_What you have to do_
Rewrite the listing below with "pink arrow" replaced by "magenta arrow" throughout, keeping every other word and number unchanged. Omit the picture markers from your output.

— START —

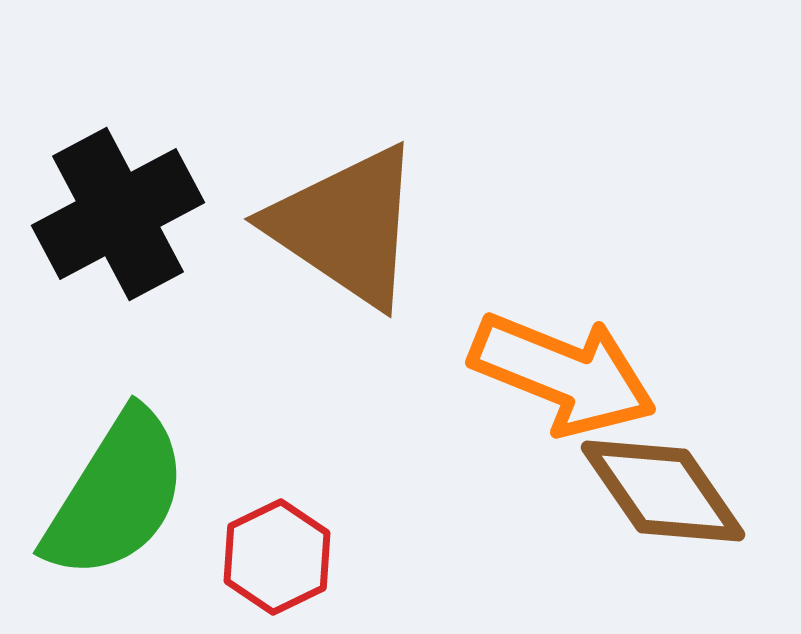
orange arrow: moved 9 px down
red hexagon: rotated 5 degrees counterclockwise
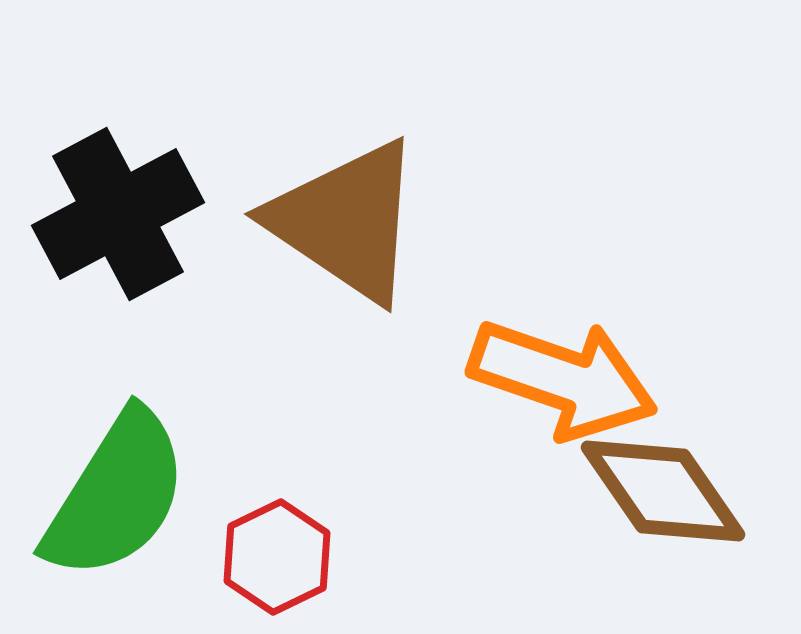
brown triangle: moved 5 px up
orange arrow: moved 5 px down; rotated 3 degrees counterclockwise
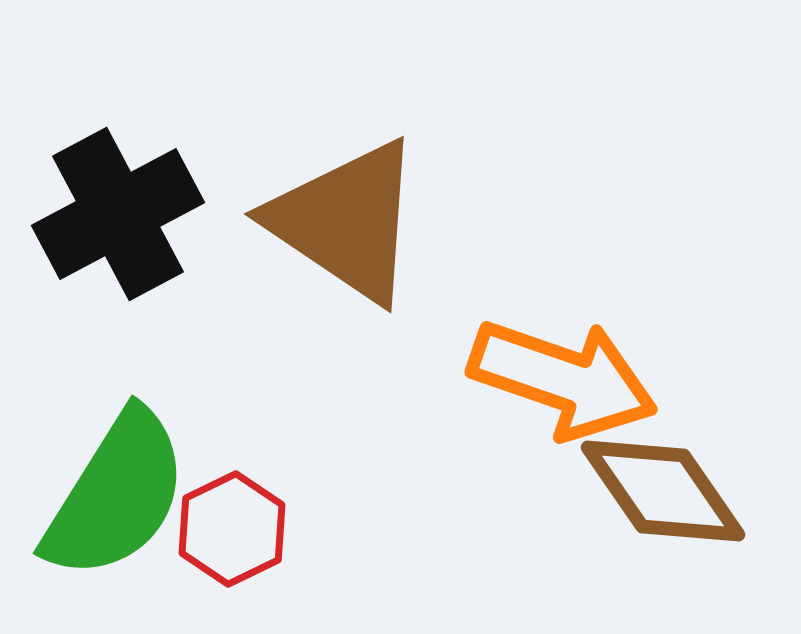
red hexagon: moved 45 px left, 28 px up
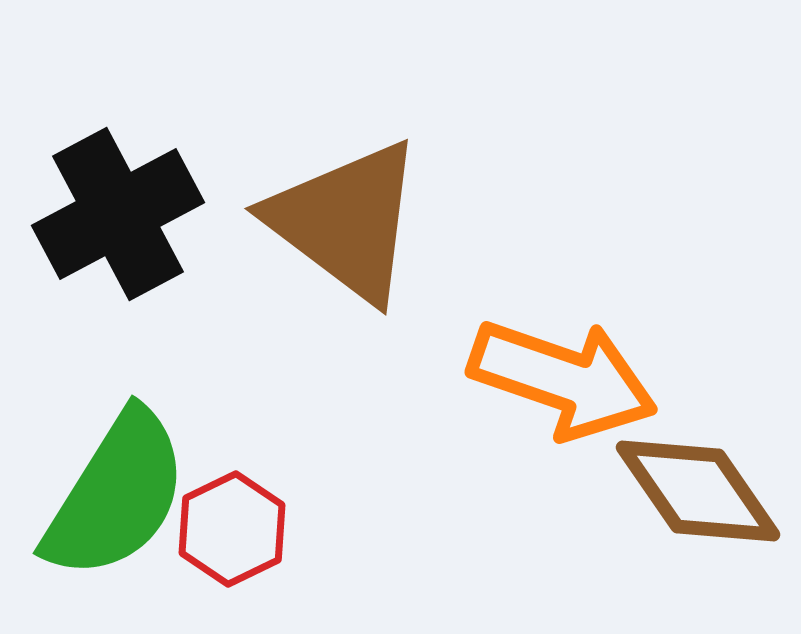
brown triangle: rotated 3 degrees clockwise
brown diamond: moved 35 px right
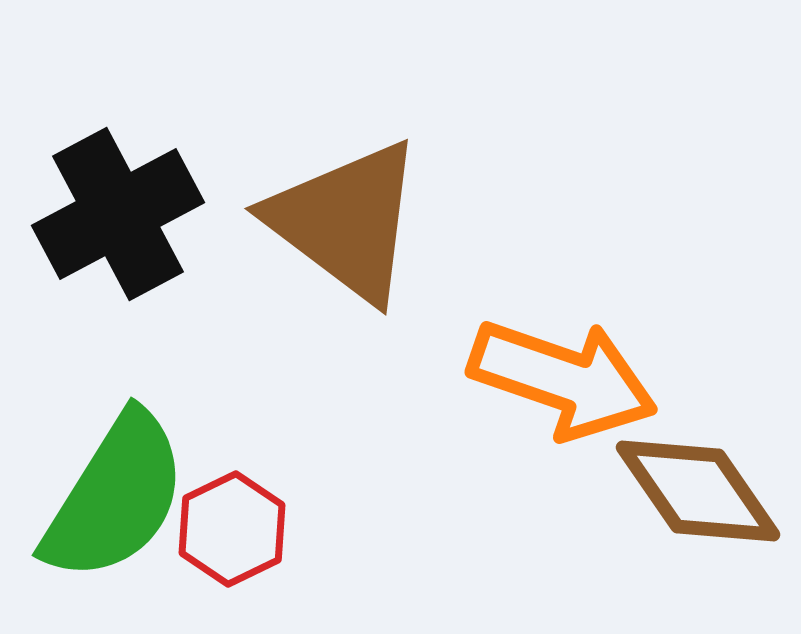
green semicircle: moved 1 px left, 2 px down
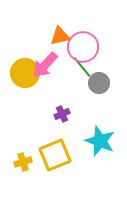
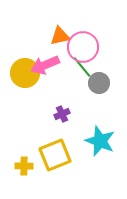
pink arrow: rotated 24 degrees clockwise
yellow cross: moved 1 px right, 4 px down; rotated 18 degrees clockwise
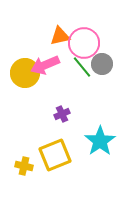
pink circle: moved 1 px right, 4 px up
gray circle: moved 3 px right, 19 px up
cyan star: rotated 16 degrees clockwise
yellow cross: rotated 12 degrees clockwise
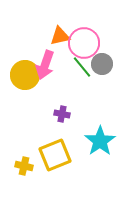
pink arrow: rotated 48 degrees counterclockwise
yellow circle: moved 2 px down
purple cross: rotated 35 degrees clockwise
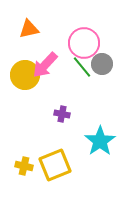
orange triangle: moved 31 px left, 7 px up
pink arrow: rotated 24 degrees clockwise
yellow square: moved 10 px down
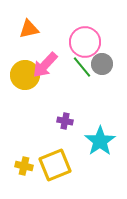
pink circle: moved 1 px right, 1 px up
purple cross: moved 3 px right, 7 px down
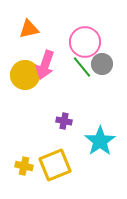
pink arrow: rotated 24 degrees counterclockwise
purple cross: moved 1 px left
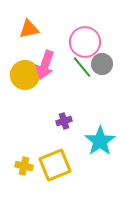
purple cross: rotated 28 degrees counterclockwise
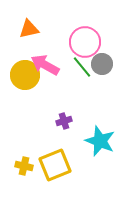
pink arrow: rotated 100 degrees clockwise
cyan star: rotated 16 degrees counterclockwise
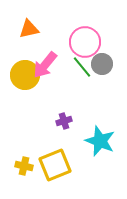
pink arrow: rotated 80 degrees counterclockwise
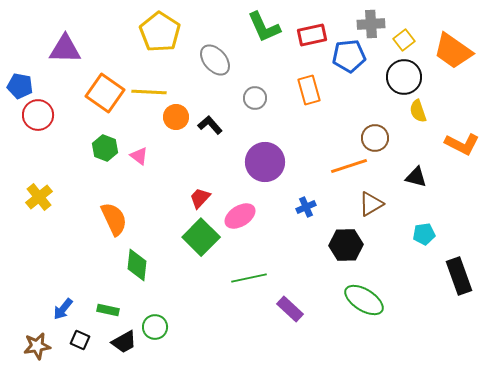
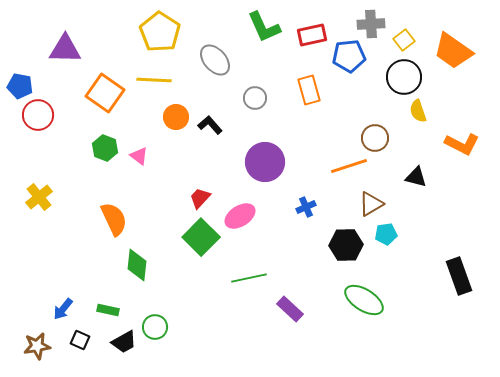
yellow line at (149, 92): moved 5 px right, 12 px up
cyan pentagon at (424, 234): moved 38 px left
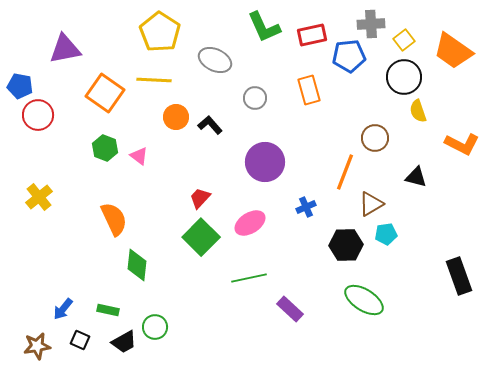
purple triangle at (65, 49): rotated 12 degrees counterclockwise
gray ellipse at (215, 60): rotated 24 degrees counterclockwise
orange line at (349, 166): moved 4 px left, 6 px down; rotated 51 degrees counterclockwise
pink ellipse at (240, 216): moved 10 px right, 7 px down
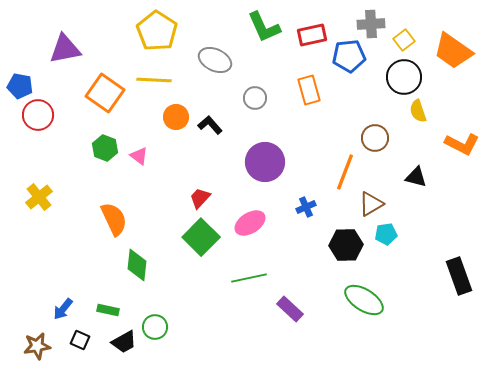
yellow pentagon at (160, 32): moved 3 px left, 1 px up
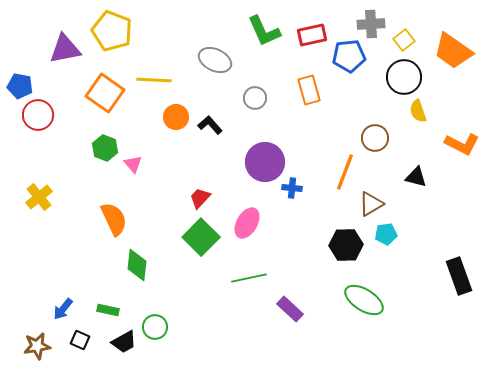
green L-shape at (264, 27): moved 4 px down
yellow pentagon at (157, 31): moved 45 px left; rotated 12 degrees counterclockwise
pink triangle at (139, 156): moved 6 px left, 8 px down; rotated 12 degrees clockwise
blue cross at (306, 207): moved 14 px left, 19 px up; rotated 30 degrees clockwise
pink ellipse at (250, 223): moved 3 px left; rotated 28 degrees counterclockwise
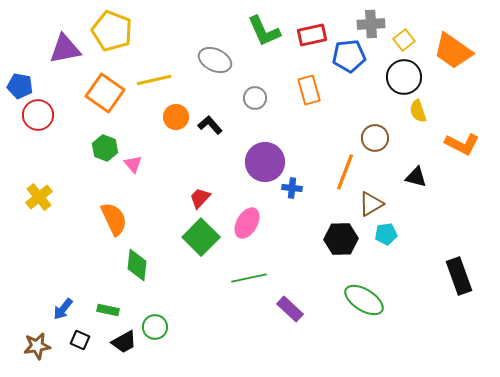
yellow line at (154, 80): rotated 16 degrees counterclockwise
black hexagon at (346, 245): moved 5 px left, 6 px up
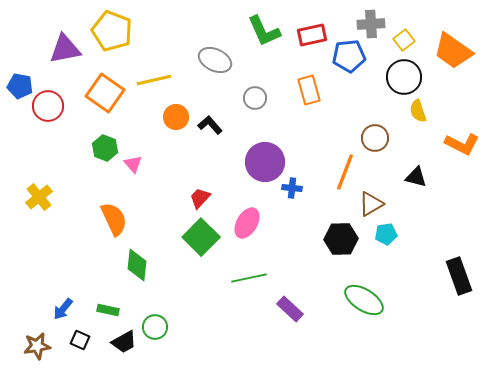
red circle at (38, 115): moved 10 px right, 9 px up
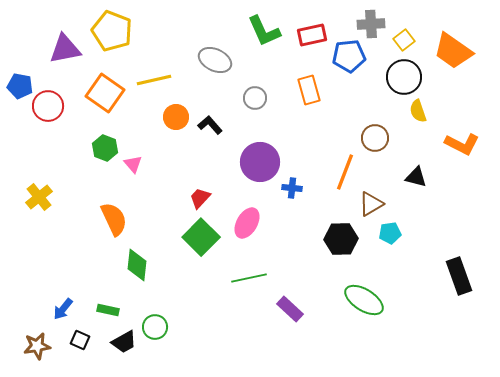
purple circle at (265, 162): moved 5 px left
cyan pentagon at (386, 234): moved 4 px right, 1 px up
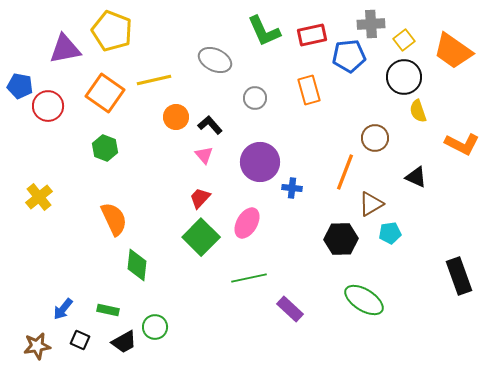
pink triangle at (133, 164): moved 71 px right, 9 px up
black triangle at (416, 177): rotated 10 degrees clockwise
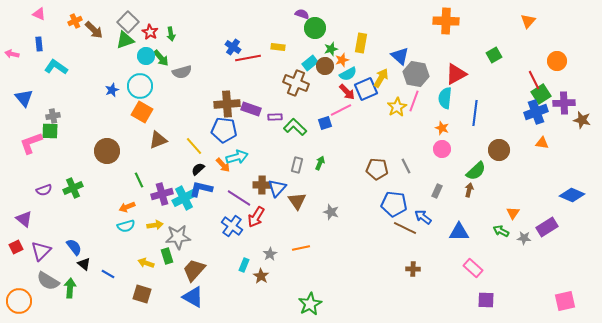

— END —

_Response to this task_
orange arrow: moved 9 px down
red hexagon: rotated 5 degrees counterclockwise
brown triangle: moved 5 px up
orange arrow: moved 5 px down; rotated 3 degrees counterclockwise
red hexagon: moved 45 px left, 28 px up
brown triangle: rotated 3 degrees clockwise
brown diamond: moved 35 px right
green semicircle: moved 1 px left, 2 px down
magenta arrow: rotated 24 degrees clockwise
yellow cross: moved 1 px right, 4 px down; rotated 18 degrees clockwise
pink circle: moved 1 px right, 4 px up
gray circle: moved 3 px right, 19 px up
cyan star: rotated 16 degrees clockwise
yellow cross: rotated 12 degrees clockwise
magenta arrow: rotated 48 degrees counterclockwise
yellow circle: moved 2 px down
purple cross: rotated 35 degrees clockwise
orange triangle: moved 31 px left, 7 px up
magenta arrow: rotated 24 degrees clockwise
yellow square: moved 10 px down
pink circle: moved 1 px right, 1 px up
purple cross: moved 3 px right, 7 px down
magenta arrow: rotated 24 degrees counterclockwise
purple cross: moved 1 px left
purple cross: rotated 28 degrees counterclockwise
magenta arrow: rotated 100 degrees clockwise
cyan star: rotated 16 degrees counterclockwise
magenta arrow: rotated 80 degrees counterclockwise
yellow line at (149, 92): moved 5 px right, 12 px up
cyan pentagon at (424, 234): moved 38 px left
purple triangle at (65, 49): rotated 12 degrees counterclockwise
gray ellipse at (215, 60): rotated 24 degrees counterclockwise
orange line at (349, 166): moved 4 px left, 6 px down; rotated 51 degrees counterclockwise
pink ellipse at (240, 216): moved 10 px right, 7 px down
yellow pentagon at (160, 32): moved 3 px left, 1 px up
green L-shape at (264, 27): moved 4 px down
yellow pentagon at (157, 31): moved 45 px left; rotated 12 degrees counterclockwise
pink triangle at (139, 156): moved 6 px left, 8 px down; rotated 12 degrees clockwise
blue cross at (306, 207): moved 14 px left, 19 px up; rotated 30 degrees clockwise
pink ellipse at (250, 223): moved 3 px left; rotated 28 degrees counterclockwise
yellow line at (154, 80): rotated 16 degrees counterclockwise
black hexagon at (346, 245): moved 5 px left, 6 px up
red circle at (38, 115): moved 10 px right, 9 px up
purple circle at (265, 162): moved 5 px left
cyan pentagon at (386, 234): moved 4 px right, 1 px up
pink triangle at (133, 164): moved 71 px right, 9 px up
black triangle at (416, 177): rotated 10 degrees clockwise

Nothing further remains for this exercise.